▸ RECORDED INFORMATION
● ● ●

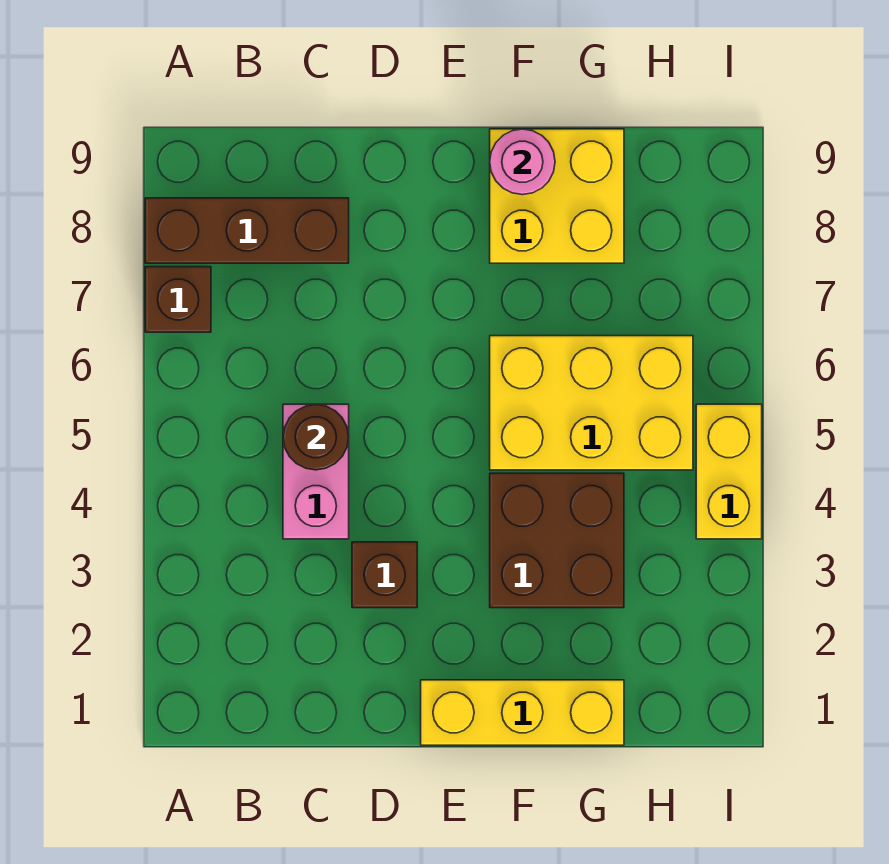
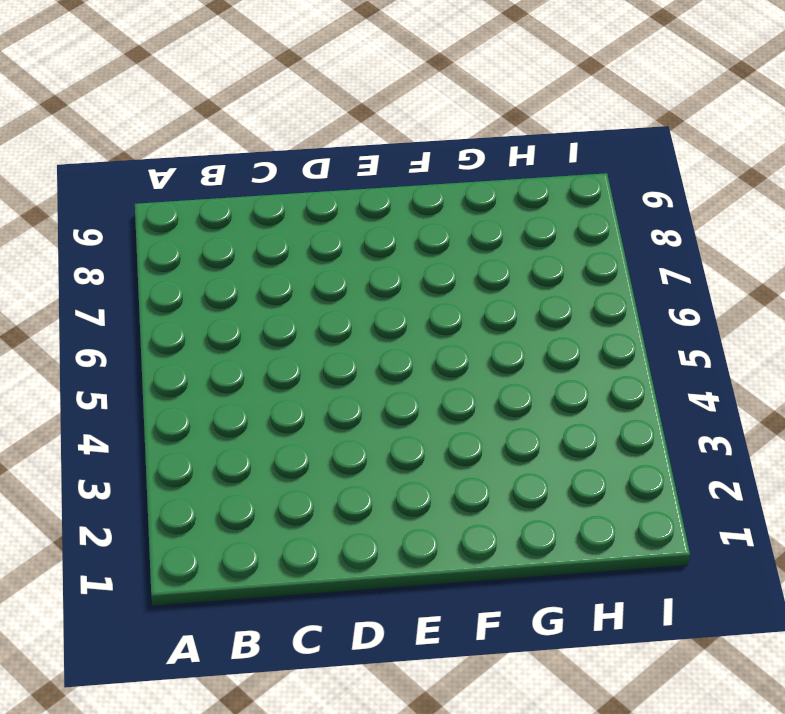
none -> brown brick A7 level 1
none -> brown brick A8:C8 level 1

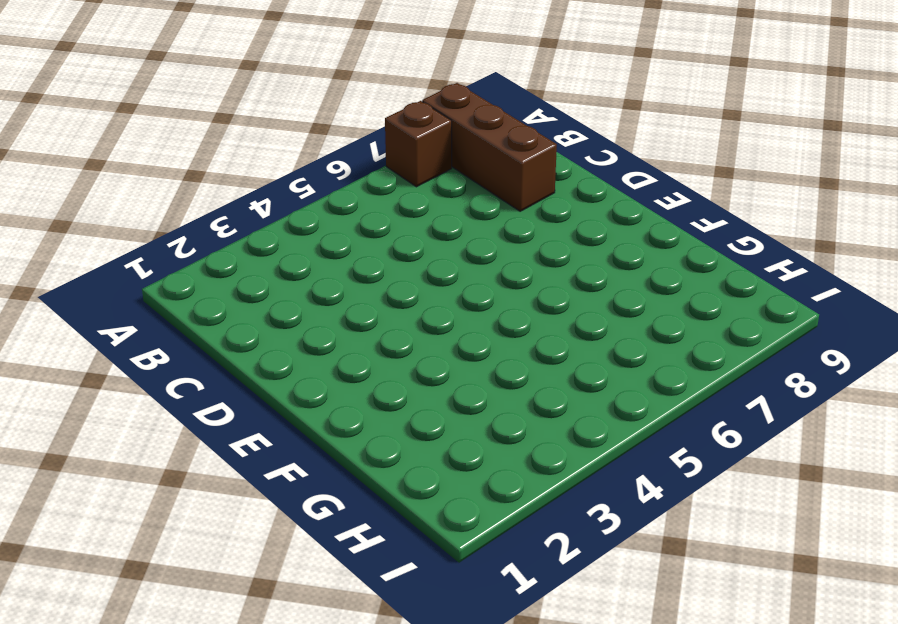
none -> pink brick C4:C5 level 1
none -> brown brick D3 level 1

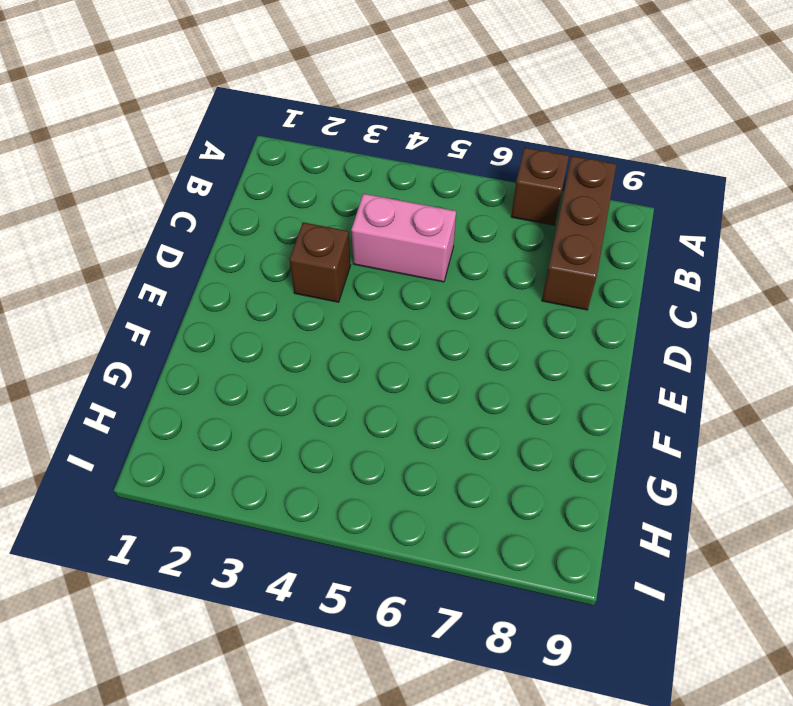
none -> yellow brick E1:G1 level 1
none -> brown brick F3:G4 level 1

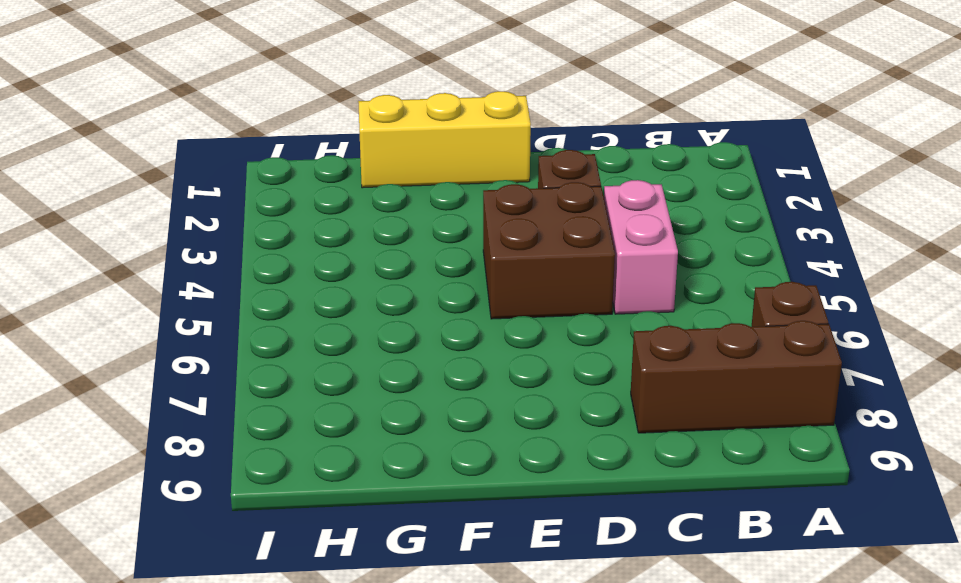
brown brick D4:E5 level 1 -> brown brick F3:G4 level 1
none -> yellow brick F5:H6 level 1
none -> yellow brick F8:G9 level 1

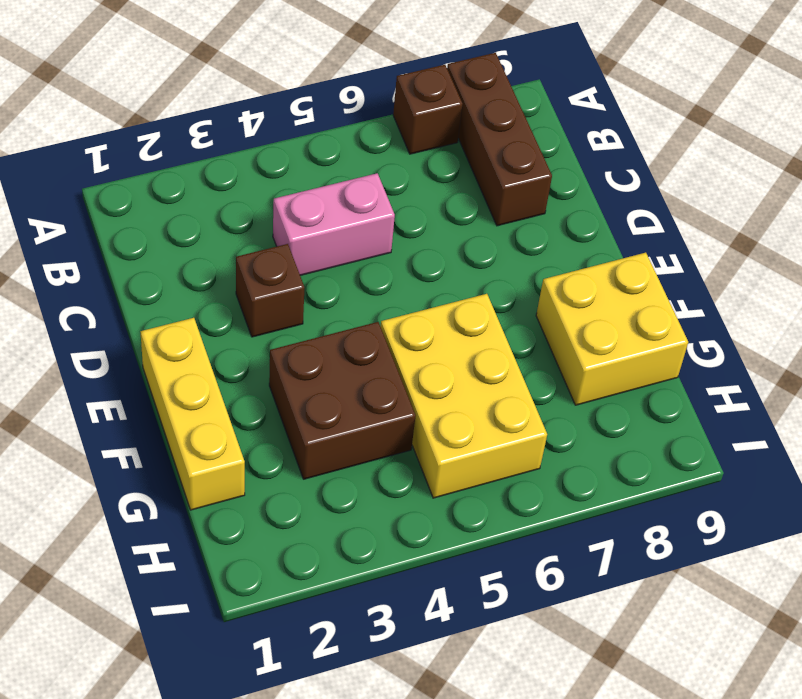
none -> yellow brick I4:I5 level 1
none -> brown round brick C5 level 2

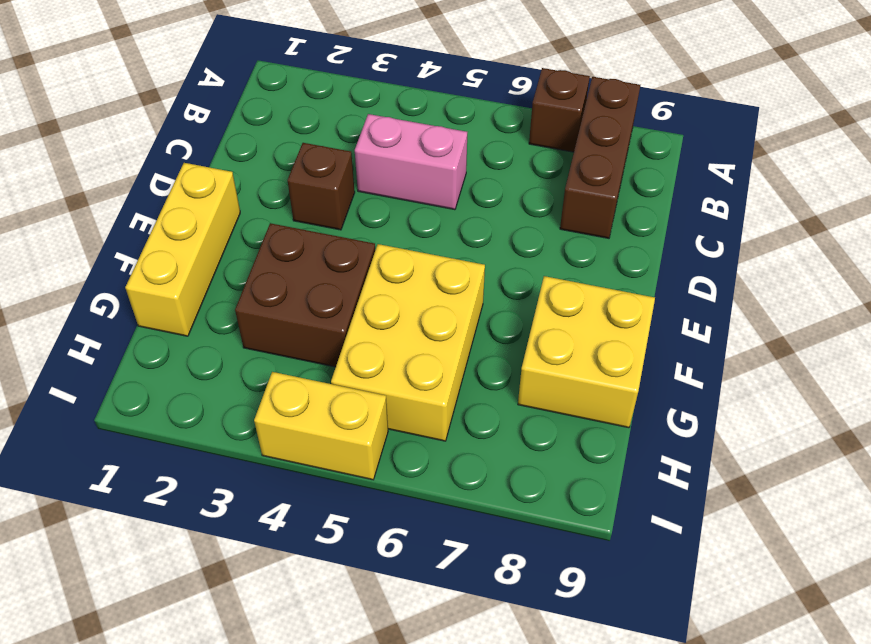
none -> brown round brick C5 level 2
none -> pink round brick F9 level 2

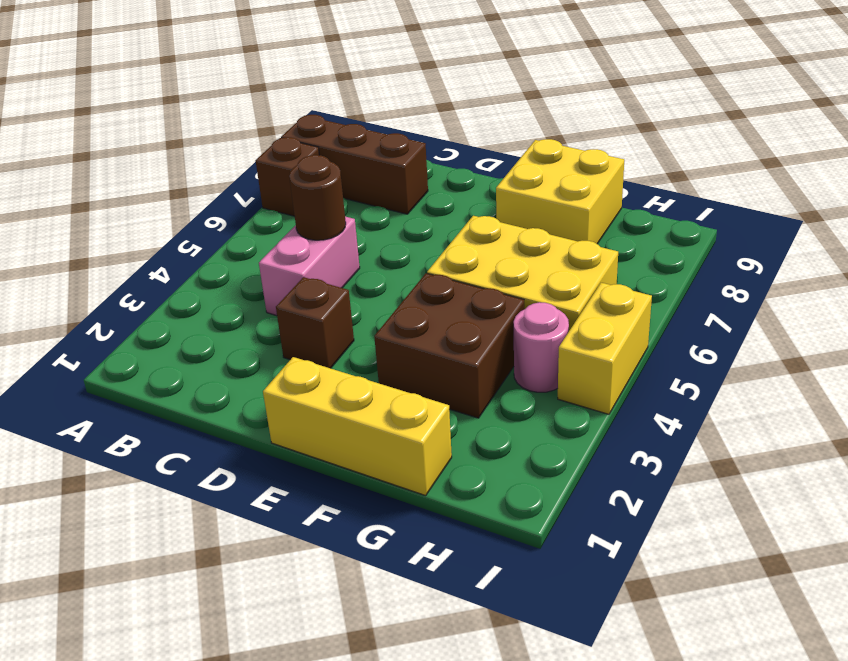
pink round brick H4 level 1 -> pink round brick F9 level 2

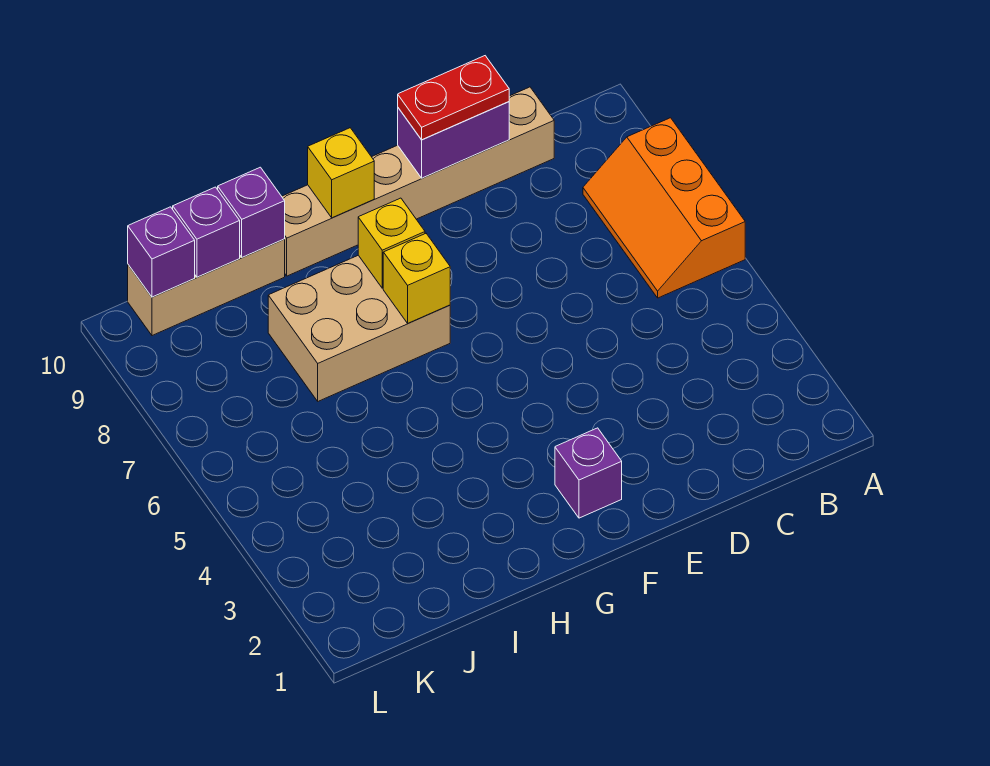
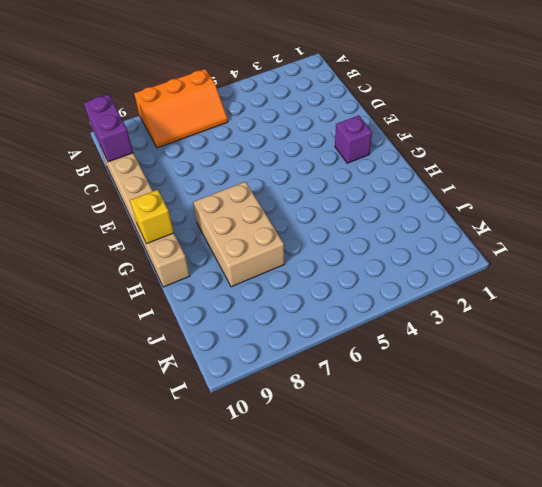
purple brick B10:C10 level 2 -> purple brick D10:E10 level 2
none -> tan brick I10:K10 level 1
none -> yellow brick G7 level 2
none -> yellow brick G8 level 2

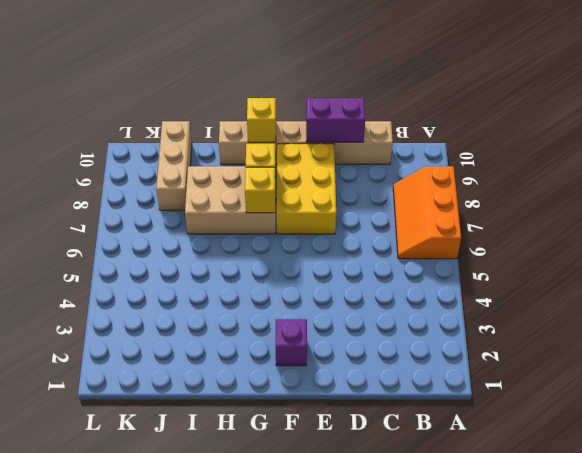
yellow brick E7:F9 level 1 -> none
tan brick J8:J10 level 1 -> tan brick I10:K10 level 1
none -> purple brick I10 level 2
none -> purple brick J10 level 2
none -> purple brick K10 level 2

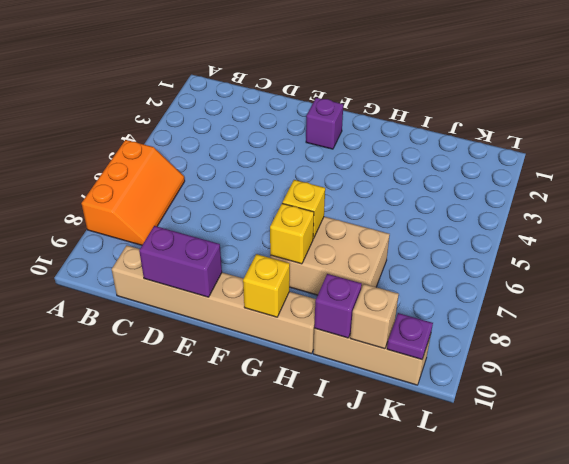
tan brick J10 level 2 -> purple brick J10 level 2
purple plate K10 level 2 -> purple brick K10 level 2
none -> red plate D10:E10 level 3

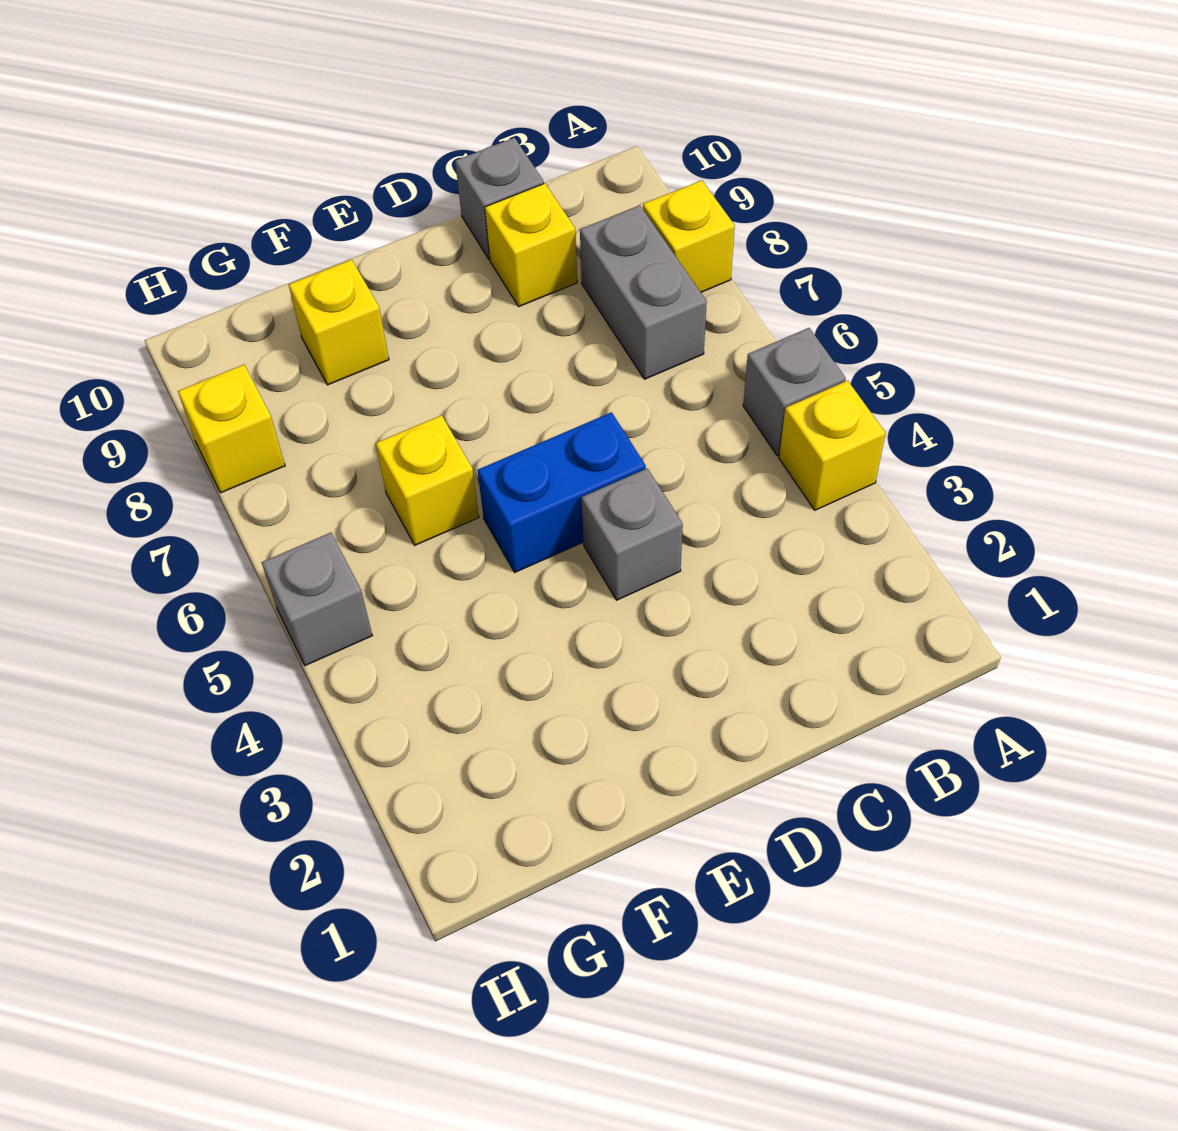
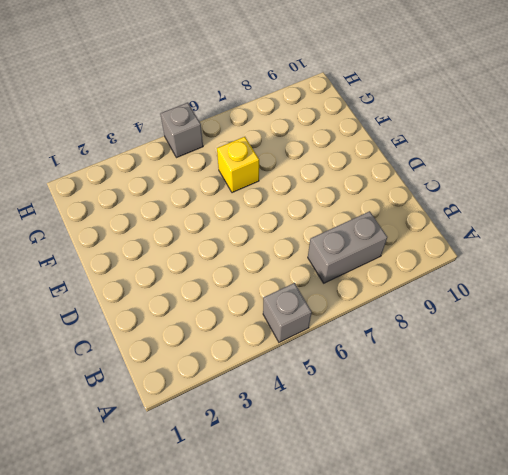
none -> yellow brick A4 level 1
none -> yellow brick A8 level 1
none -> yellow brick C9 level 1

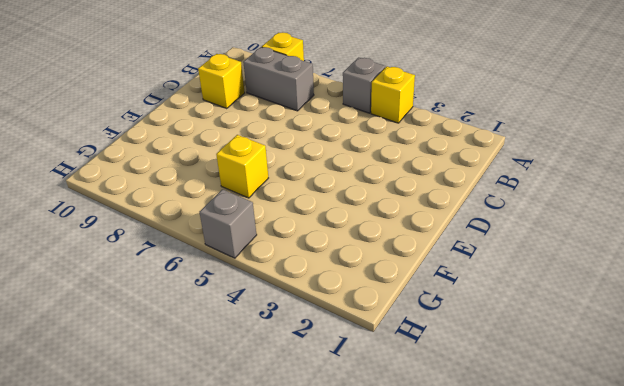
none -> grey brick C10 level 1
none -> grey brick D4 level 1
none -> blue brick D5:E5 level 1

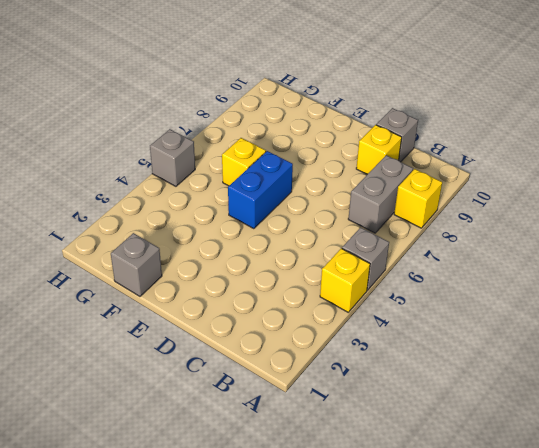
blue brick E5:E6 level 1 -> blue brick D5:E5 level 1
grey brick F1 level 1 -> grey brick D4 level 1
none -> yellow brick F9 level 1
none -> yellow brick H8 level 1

● ● ●

▸ EXERCISE INSTRUCTIONS
Whenever a line of the data includes the word "pink", show that line in full.

▸ EXERCISE SOLUTION
none -> pink brick C4:C5 level 1
none -> pink round brick F9 level 2
pink round brick H4 level 1 -> pink round brick F9 level 2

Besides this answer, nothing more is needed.